Task details
Exactly the lines from the first line of the records to the line holding "C203: 22nF (GND, VS) -> 22nF (NET3, VS)" should be duplicated, and nothing more; pictures stay out.

Segment Start: The input

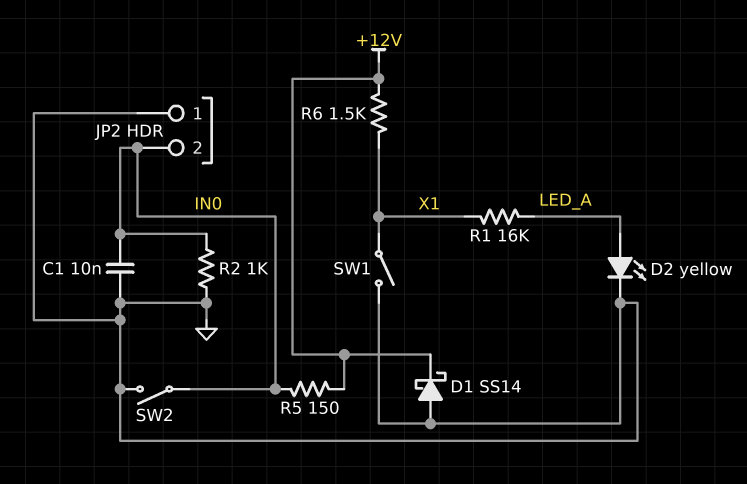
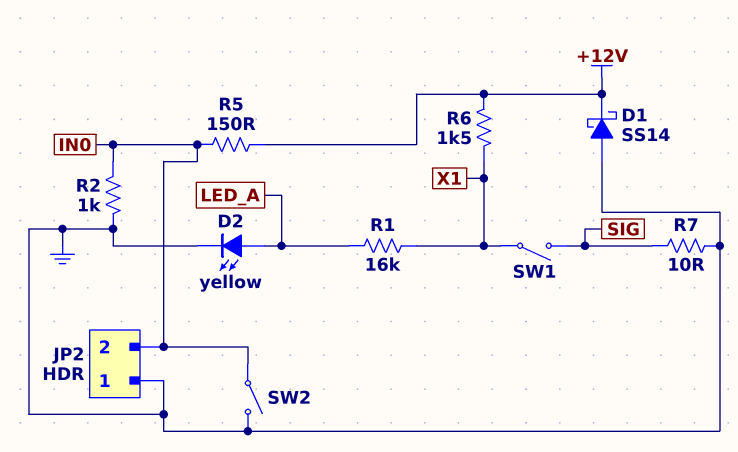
C1: 10nF (GND, IN0) -> none
R7: none -> 10 (GND, SIG)
SW1: switch (GND, X1) -> switch (SIG, X1)

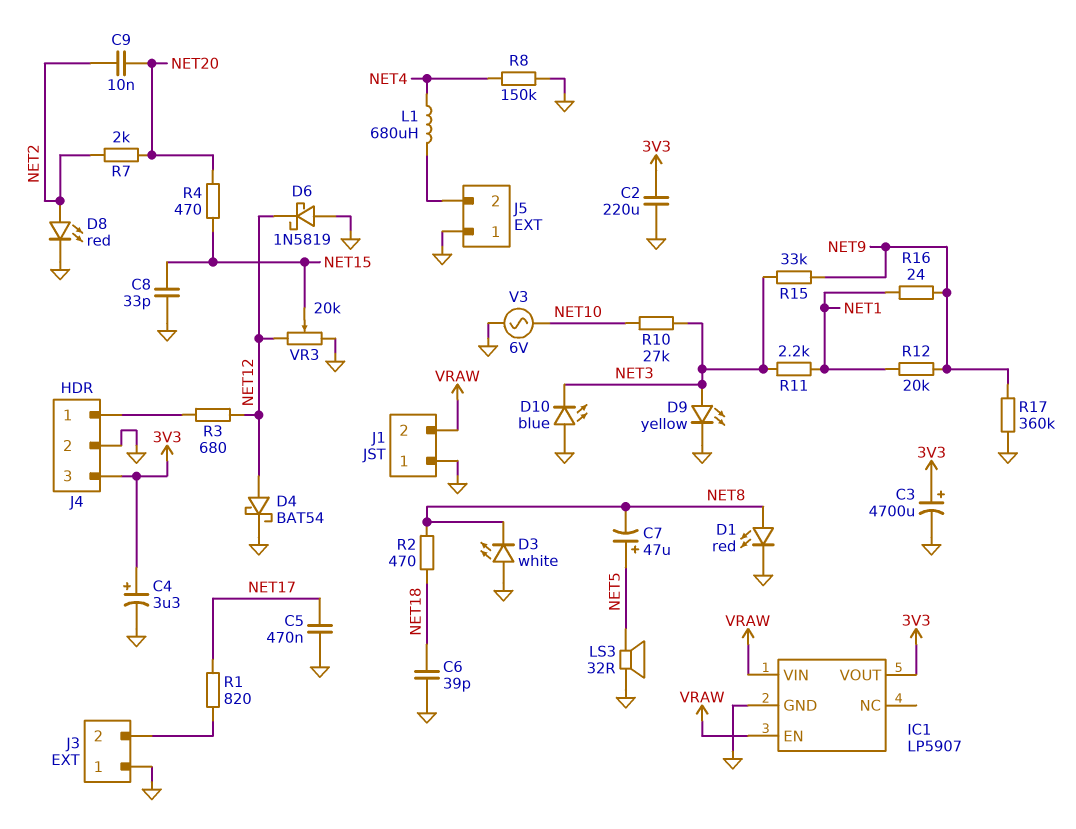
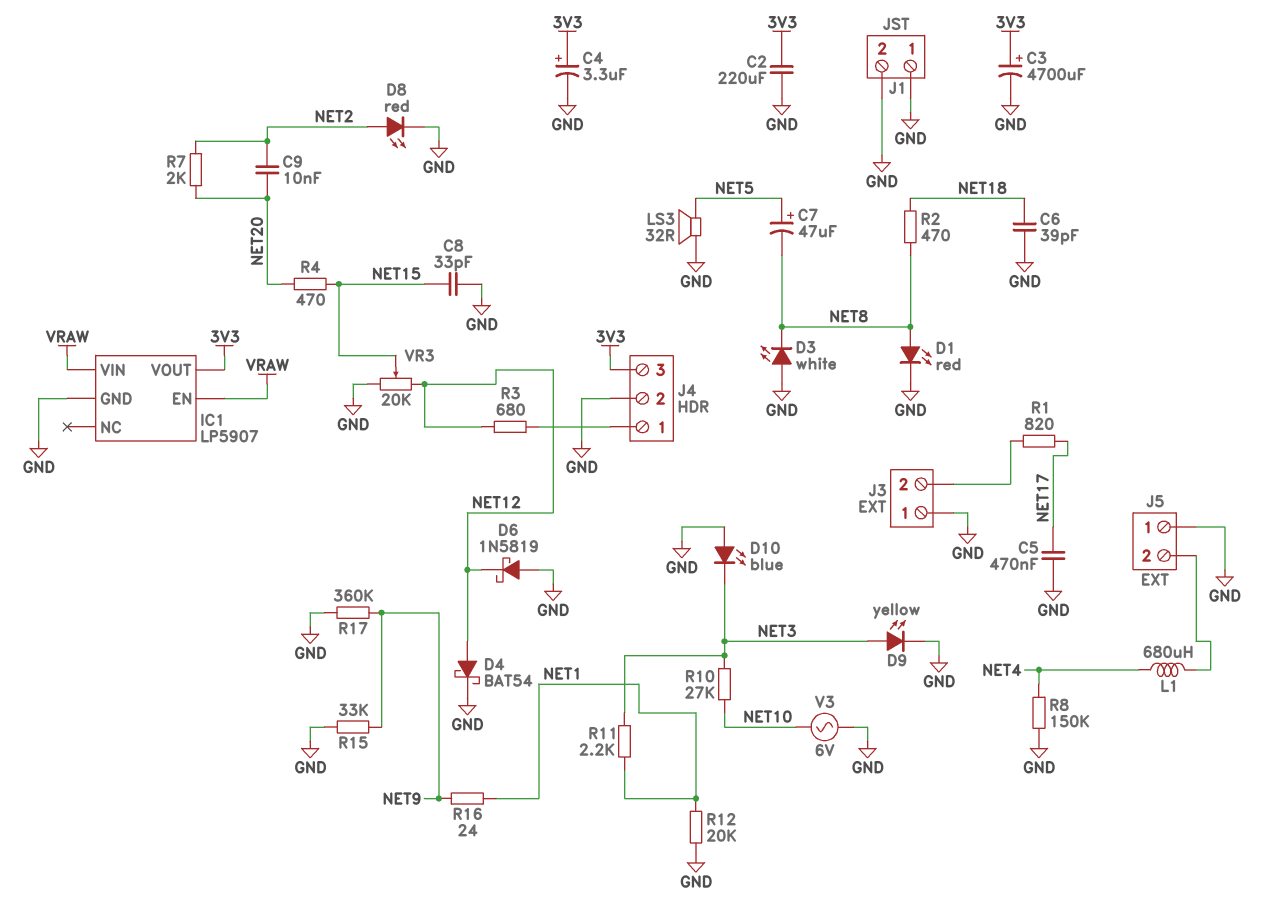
J1 pin 2: VRAW -> GND
R12: 20k (NET1, NET9) -> 20k (GND, NET1)
R15: 33k (NET3, NET9) -> 33k (GND, NET9)

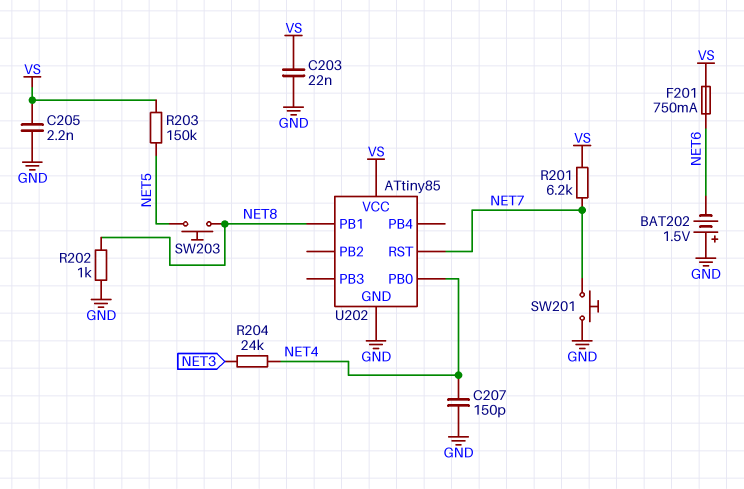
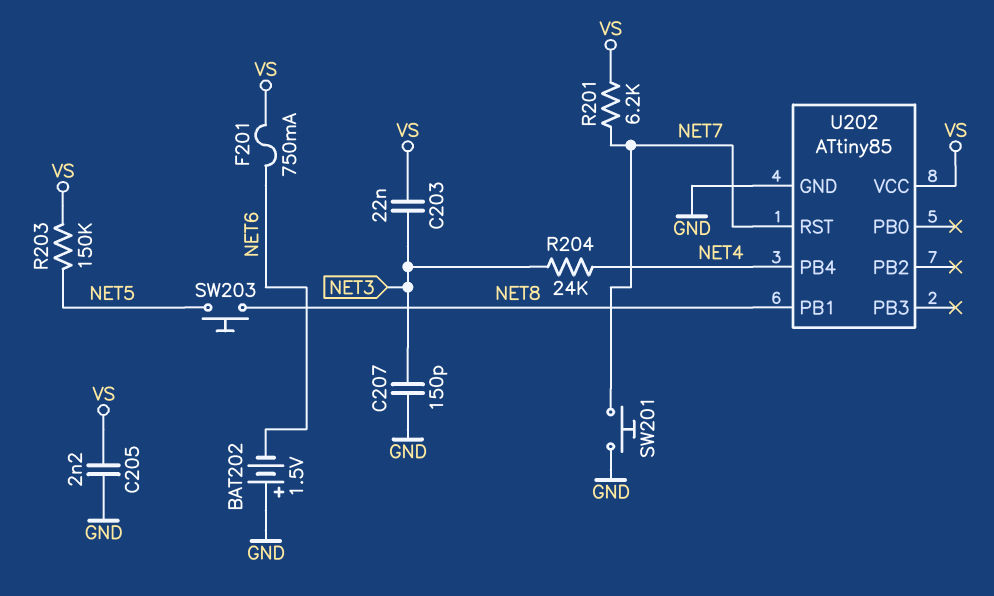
C203: 22nF (GND, VS) -> 22nF (NET3, VS)
C207: 150pF (GND, NET4) -> 150pF (GND, NET3)
R202: 1k (GND, NET8) -> none
U202 pin PB0: NET4 -> none
U202 pin PB4: none -> NET4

Segment End: The input

Result of this exercise
C1: 10nF (GND, IN0) -> none
R7: none -> 10 (GND, SIG)
SW1: switch (GND, X1) -> switch (SIG, X1)

J1 pin 2: VRAW -> GND
R12: 20k (NET1, NET9) -> 20k (GND, NET1)
R15: 33k (NET3, NET9) -> 33k (GND, NET9)

C203: 22nF (GND, VS) -> 22nF (NET3, VS)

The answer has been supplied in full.